→ What is being asked: Retype the lines from the very first one through the line containing "d'8]-. r8 aes'8 |", including that line, and leave the pictures out of your answer.

→ Given entries:
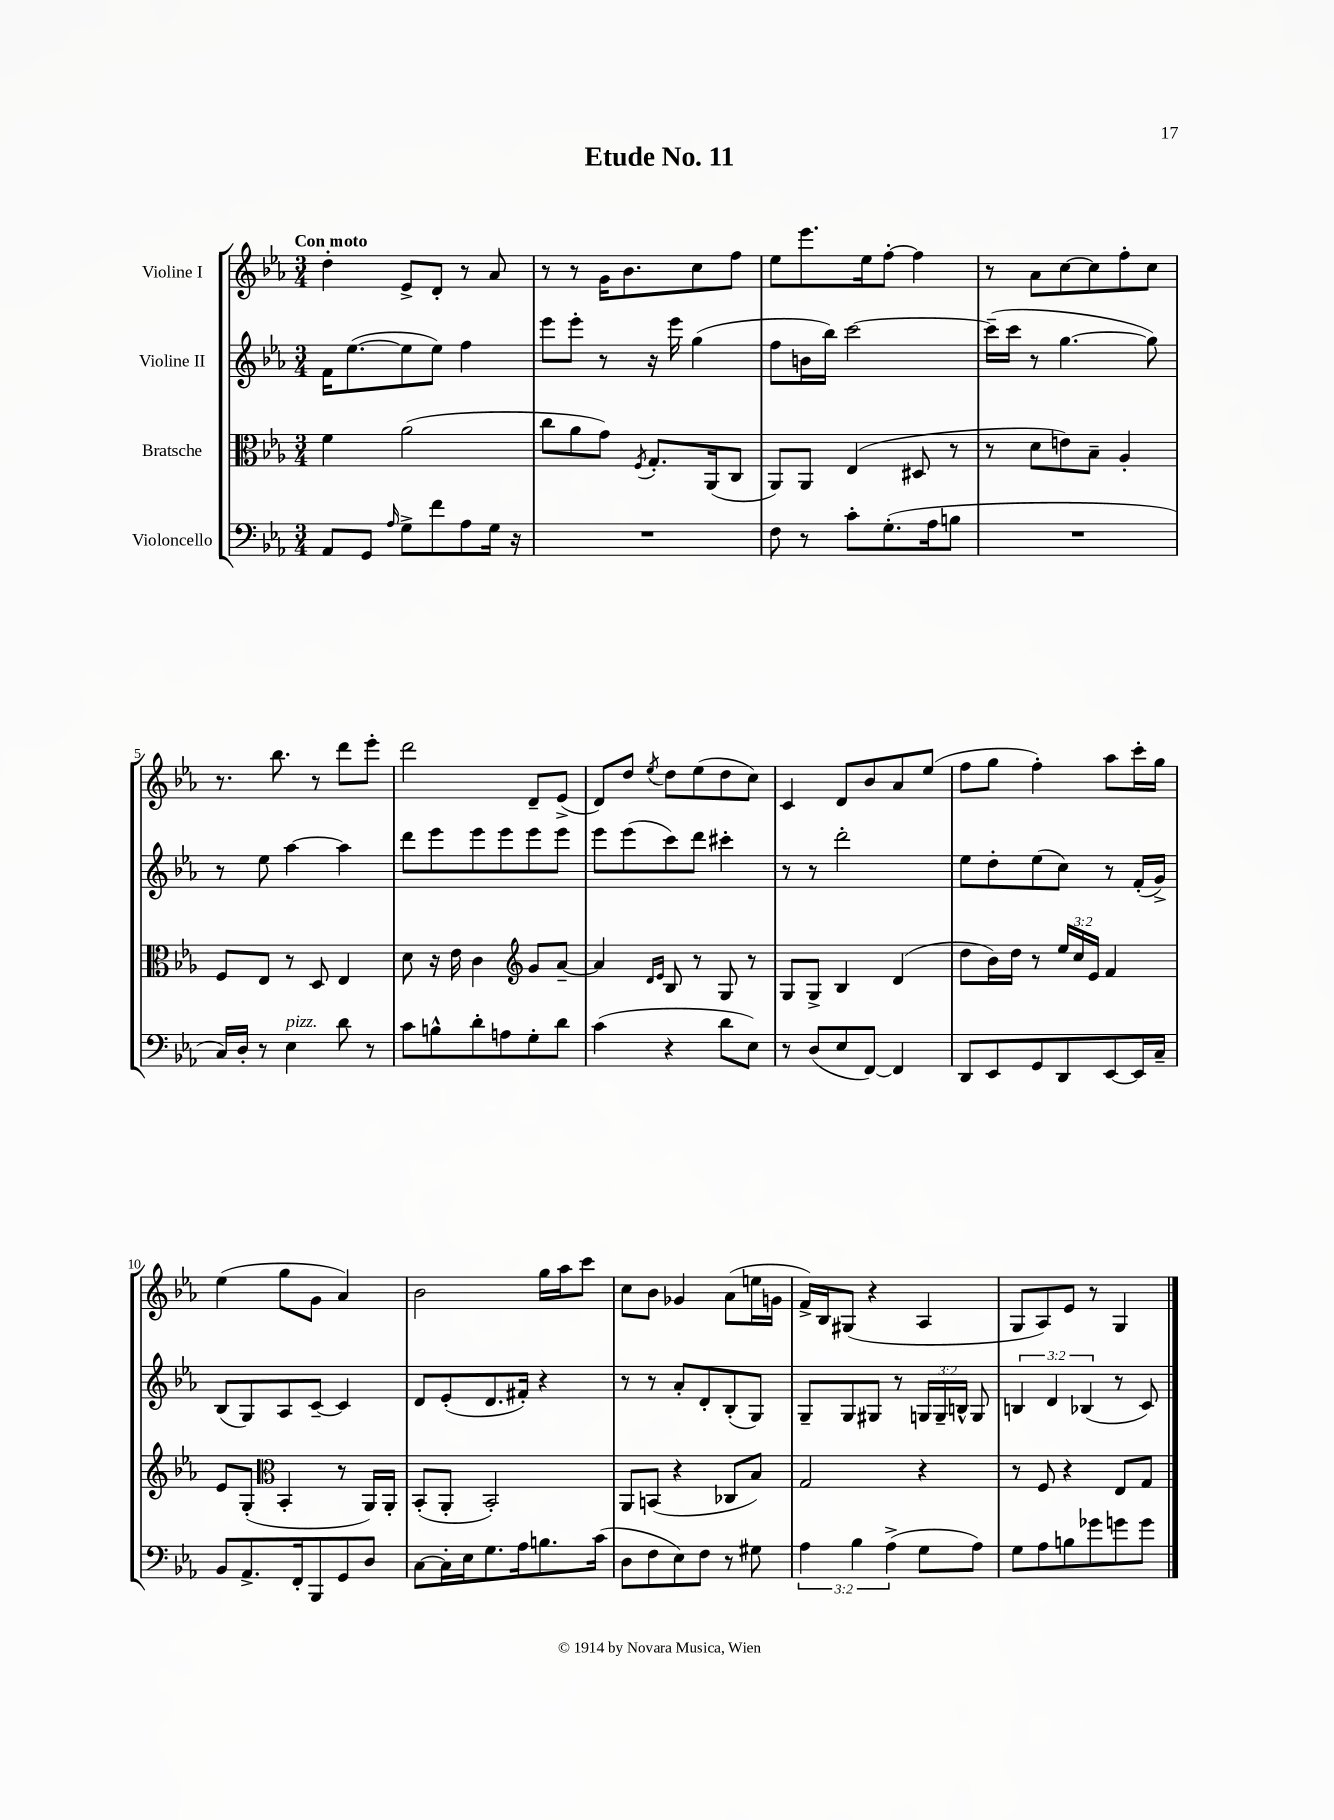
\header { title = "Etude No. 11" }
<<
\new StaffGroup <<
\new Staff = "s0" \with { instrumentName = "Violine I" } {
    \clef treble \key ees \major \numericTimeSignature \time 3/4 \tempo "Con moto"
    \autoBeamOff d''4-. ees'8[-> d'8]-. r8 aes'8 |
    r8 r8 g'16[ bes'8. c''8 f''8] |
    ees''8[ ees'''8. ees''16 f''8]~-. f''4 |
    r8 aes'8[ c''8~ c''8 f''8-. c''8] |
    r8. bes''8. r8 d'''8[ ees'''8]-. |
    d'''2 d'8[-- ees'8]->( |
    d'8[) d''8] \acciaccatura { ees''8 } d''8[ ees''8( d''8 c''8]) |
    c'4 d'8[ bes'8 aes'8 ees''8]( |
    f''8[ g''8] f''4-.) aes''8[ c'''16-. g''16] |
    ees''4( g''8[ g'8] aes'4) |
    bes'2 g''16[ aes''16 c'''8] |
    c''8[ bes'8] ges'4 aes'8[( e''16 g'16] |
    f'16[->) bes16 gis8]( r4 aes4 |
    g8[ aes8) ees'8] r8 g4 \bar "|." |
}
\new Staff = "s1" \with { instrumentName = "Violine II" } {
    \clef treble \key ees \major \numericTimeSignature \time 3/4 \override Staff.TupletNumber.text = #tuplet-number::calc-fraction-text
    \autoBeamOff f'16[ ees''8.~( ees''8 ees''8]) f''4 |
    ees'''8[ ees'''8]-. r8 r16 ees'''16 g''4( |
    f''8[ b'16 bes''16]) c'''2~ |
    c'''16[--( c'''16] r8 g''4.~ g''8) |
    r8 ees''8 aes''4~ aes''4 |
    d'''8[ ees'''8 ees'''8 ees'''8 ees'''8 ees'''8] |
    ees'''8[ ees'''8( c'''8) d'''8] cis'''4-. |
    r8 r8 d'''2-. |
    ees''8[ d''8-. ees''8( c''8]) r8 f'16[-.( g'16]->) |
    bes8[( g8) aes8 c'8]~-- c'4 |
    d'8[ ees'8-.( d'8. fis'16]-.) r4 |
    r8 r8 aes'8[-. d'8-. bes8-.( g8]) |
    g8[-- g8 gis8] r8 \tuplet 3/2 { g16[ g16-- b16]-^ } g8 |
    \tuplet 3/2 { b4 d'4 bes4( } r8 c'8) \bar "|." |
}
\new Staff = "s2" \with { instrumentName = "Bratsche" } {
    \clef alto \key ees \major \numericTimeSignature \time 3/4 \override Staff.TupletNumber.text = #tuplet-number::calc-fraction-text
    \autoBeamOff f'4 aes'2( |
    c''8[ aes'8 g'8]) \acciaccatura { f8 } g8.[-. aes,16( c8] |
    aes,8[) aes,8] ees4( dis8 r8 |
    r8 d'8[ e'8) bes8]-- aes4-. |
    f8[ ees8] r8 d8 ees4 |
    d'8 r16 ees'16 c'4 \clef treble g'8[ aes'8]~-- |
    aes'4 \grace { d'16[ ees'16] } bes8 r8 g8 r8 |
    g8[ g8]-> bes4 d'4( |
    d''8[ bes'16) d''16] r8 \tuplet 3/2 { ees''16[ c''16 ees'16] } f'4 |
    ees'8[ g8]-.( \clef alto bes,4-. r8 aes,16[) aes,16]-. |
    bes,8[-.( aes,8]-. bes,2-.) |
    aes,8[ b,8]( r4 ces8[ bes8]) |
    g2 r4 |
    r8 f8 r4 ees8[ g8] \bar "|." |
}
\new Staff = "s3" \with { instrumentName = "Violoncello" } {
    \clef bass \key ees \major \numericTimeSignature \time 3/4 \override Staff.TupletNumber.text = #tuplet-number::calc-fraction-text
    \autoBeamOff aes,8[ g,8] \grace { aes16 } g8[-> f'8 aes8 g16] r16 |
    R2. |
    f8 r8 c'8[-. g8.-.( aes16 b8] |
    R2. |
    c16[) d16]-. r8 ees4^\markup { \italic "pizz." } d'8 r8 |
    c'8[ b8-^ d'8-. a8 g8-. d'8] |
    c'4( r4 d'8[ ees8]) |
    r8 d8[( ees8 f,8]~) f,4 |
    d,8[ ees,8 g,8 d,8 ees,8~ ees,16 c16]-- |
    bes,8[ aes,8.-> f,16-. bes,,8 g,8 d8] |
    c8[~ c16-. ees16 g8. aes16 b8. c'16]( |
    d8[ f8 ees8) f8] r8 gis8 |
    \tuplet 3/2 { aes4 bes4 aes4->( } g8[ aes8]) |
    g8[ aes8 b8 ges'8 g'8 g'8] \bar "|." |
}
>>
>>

→ Correct result:
\header { title = "Etude No. 11" }
<<
\new StaffGroup <<
\new Staff = "s0" \with { instrumentName = "Violine I" } {
    \clef treble \key ees \major \numericTimeSignature \time 3/4 \tempo "Con moto"
    \autoBeamOff d''4-. ees'8[-> d'8]-. r8 aes'8 |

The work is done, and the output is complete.